Polygon outline sequences
──────────────────────────────

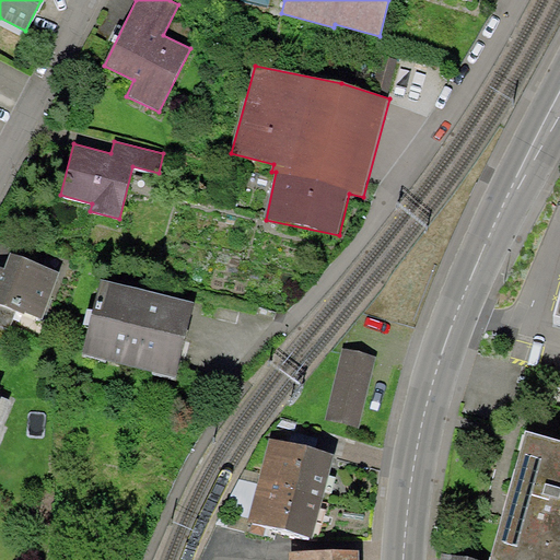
[(60,271),(10,253),(4,269),(0,267),(0,304),(15,311),(24,314),(25,312),(43,318),(60,271)]
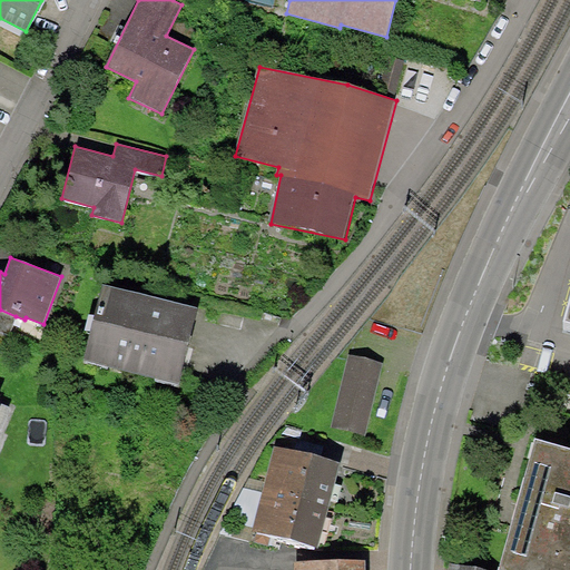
[(182,381),(198,308),(100,287),(85,360),(182,381)]
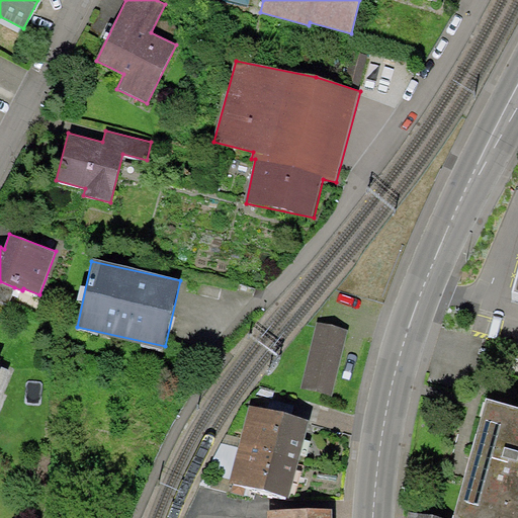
[(0,299),(8,304),(14,287),(0,281),(0,299)]
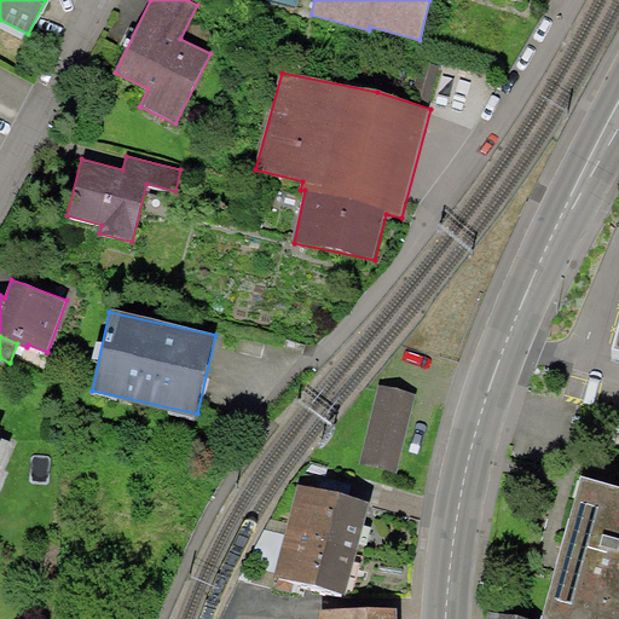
[(0,381),(3,382),(10,363),(0,358),(0,381)]
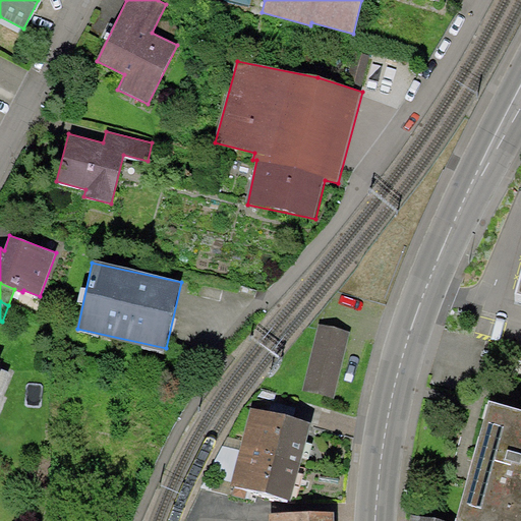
[(348,338),(316,331),(302,395),(335,402),(348,338)]
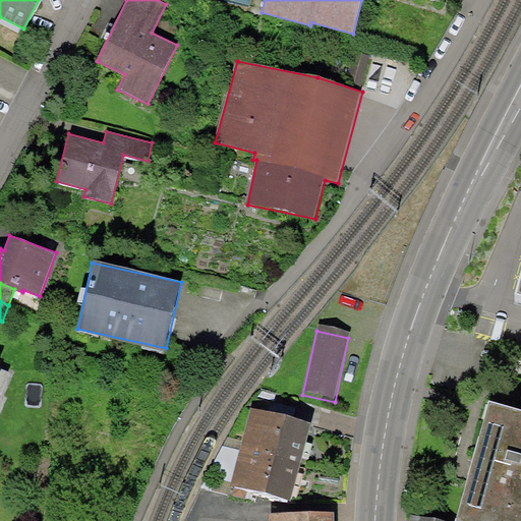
[(520,520),(520,408),(489,400),(456,519),(461,520),(520,520)]
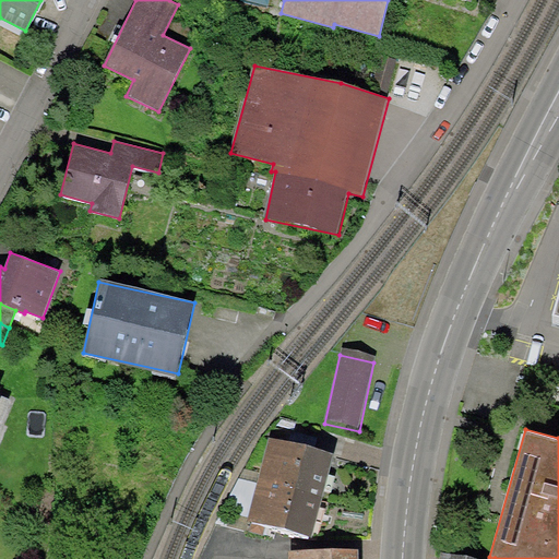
[(251,525),(314,542),(334,465),(272,445),(251,525)]
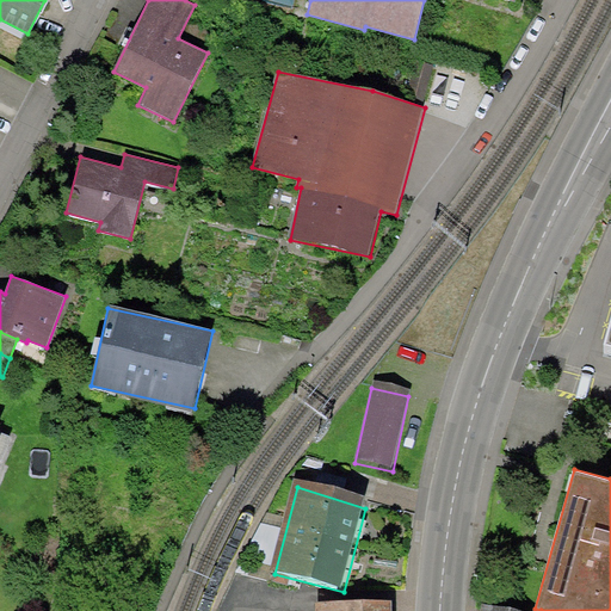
[(392,610),(393,600),(314,600),(314,610),(392,610)]
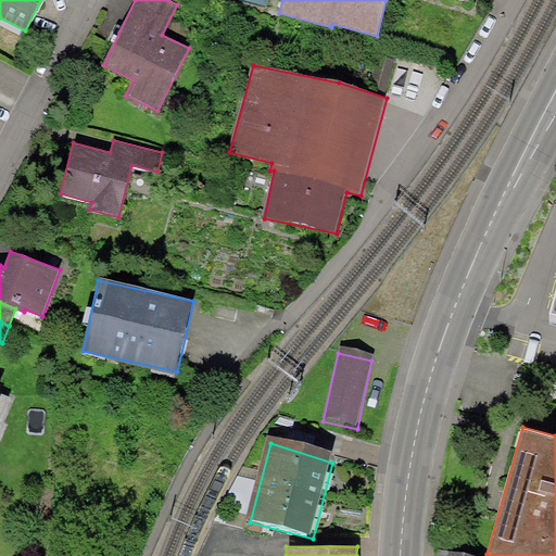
All buildings are outlined.
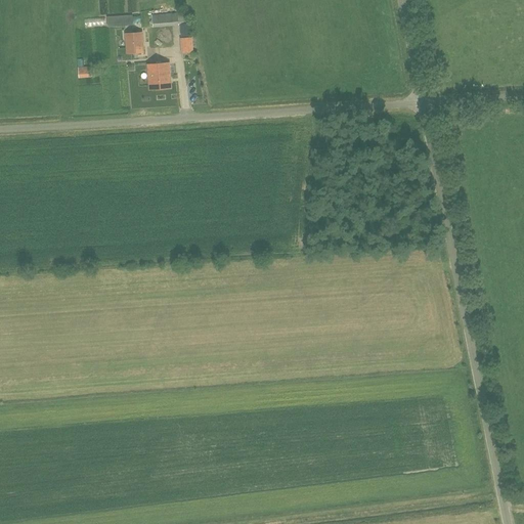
[(180,51),(195,48),(187,6),(172,9),(180,51)]
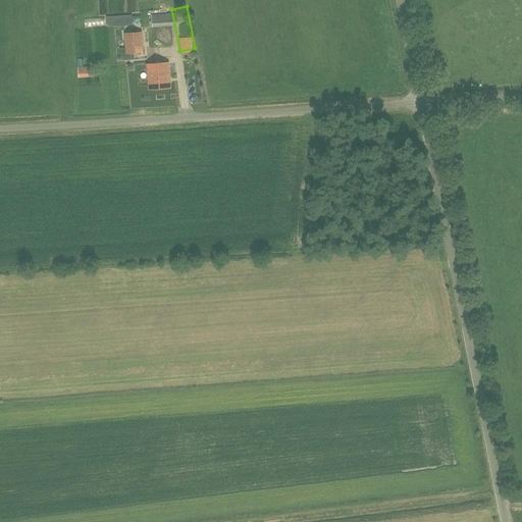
[(134,25),(133,15),(107,17),(107,28),(134,25)]
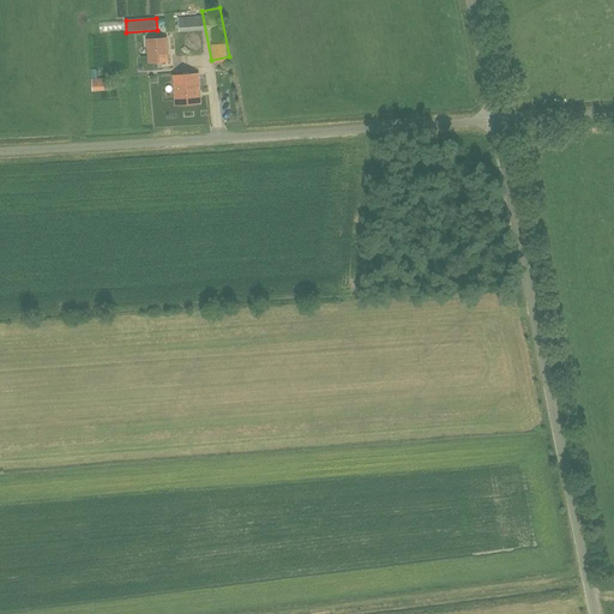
[(148,40),(149,64),(168,62),(167,38),(148,40)]
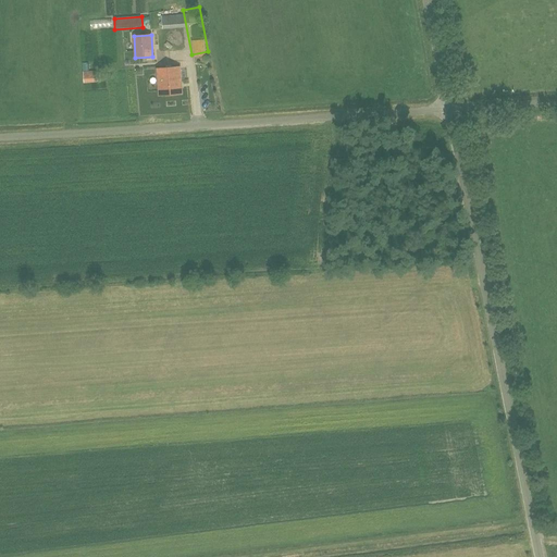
[(180,67),(158,69),(157,65),(148,66),(149,76),(158,75),(160,96),(182,95),(180,67)]
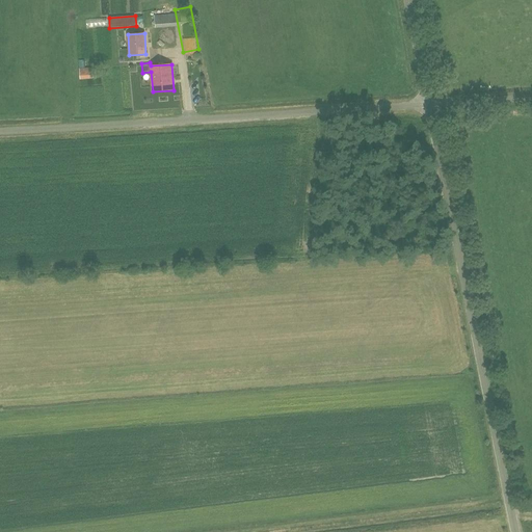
[(79,69),(80,79),(94,79),(94,68),(79,69)]
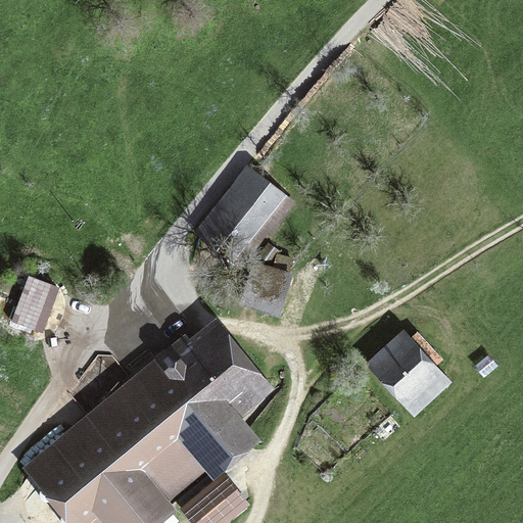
[(248,167),(195,234),(242,271),(294,203),(248,167)]
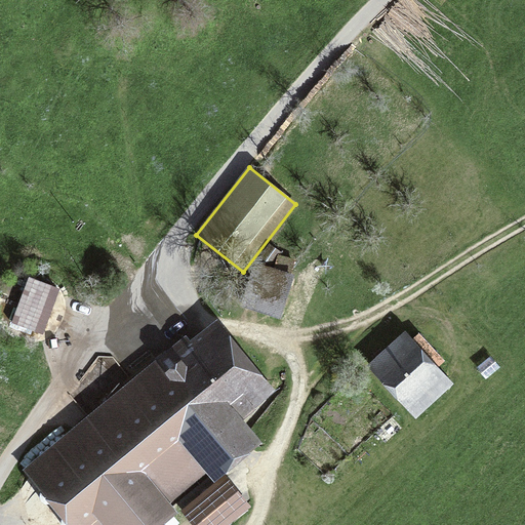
[(281,319),(294,276),(255,264),(242,307),(281,319)]
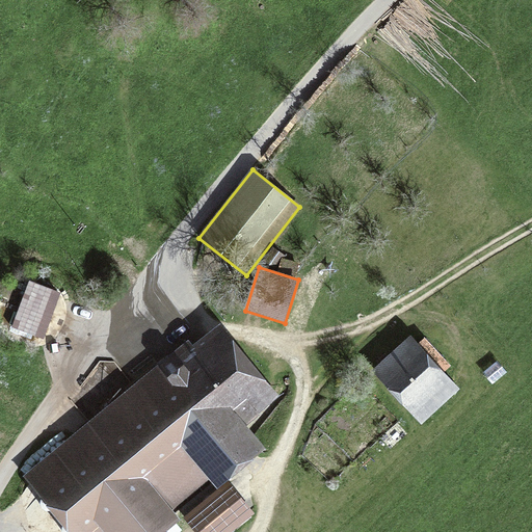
[(60,294),(29,283),(11,329),(44,341),(60,294)]
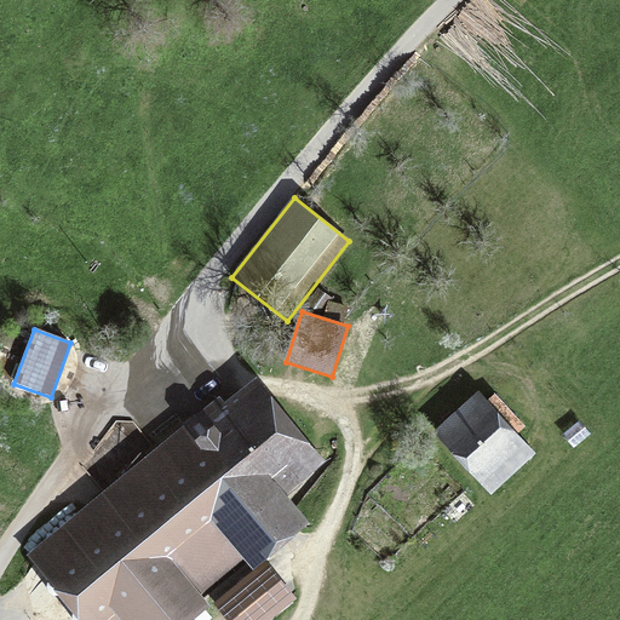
[(481,476),(517,442),(476,397),(446,425),(460,440),(453,446),(481,476)]
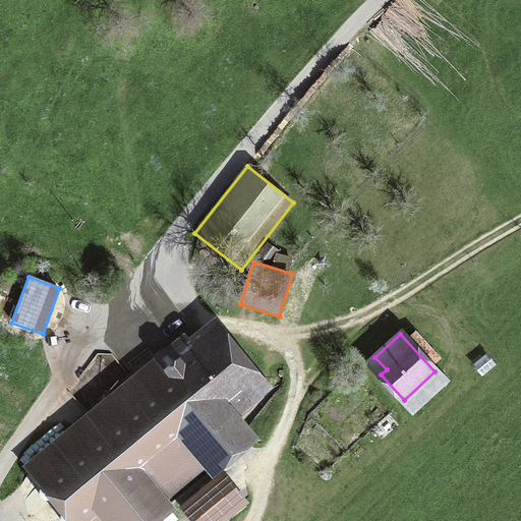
[(186,342),(39,464),(85,520),(156,520),(169,510),(178,503),(182,507),(222,473),(219,469),(251,442),(228,412),(259,387),(217,335),(195,352),(186,342)]
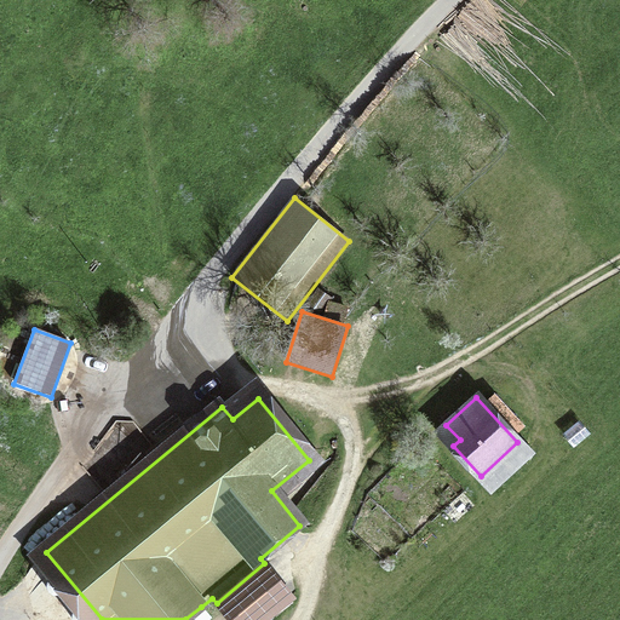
[(264,563),(217,603),(231,619),(268,619),(294,598),(264,563)]
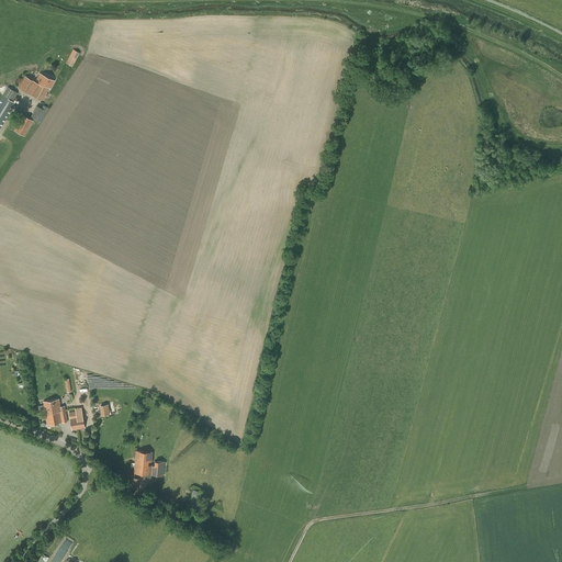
[(74,49),(66,63),(72,66),(80,53),(74,49)]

──────────────────────────────

> Exercise
Please set down exactly the lines from the one holding "All buildings are outlined." through the last line of the entries, both ends included, and skip pictures.

> Result
All buildings are outlined.
[(180,51),(195,48),(187,6),(172,9),(180,51)]
[(134,25),(133,15),(107,17),(107,28),(134,25)]
[(148,40),(149,64),(168,62),(167,38),(148,40)]
[(180,67),(158,69),(157,65),(148,66),(149,76),(158,75),(160,96),(182,95),(180,67)]
[(79,69),(80,79),(94,79),(94,68),(79,69)]
[(248,167),(195,234),(242,271),(294,203),(248,167)]
[(281,319),(294,276),(255,264),(242,307),(281,319)]
[(60,294),(29,283),(11,329),(44,341),(60,294)]
[(481,476),(517,442),(476,397),(446,425),(460,440),(453,446),(481,476)]
[(186,342),(39,464),(85,520),(156,520),(169,510),(178,503),(182,507),(222,473),(219,469),(251,442),(228,412),(259,387),(217,335),(195,352),(186,342)]
[(264,563),(217,603),(231,619),(268,619),(294,598),(264,563)]
[(74,49),(66,63),(72,66),(80,53),(74,49)]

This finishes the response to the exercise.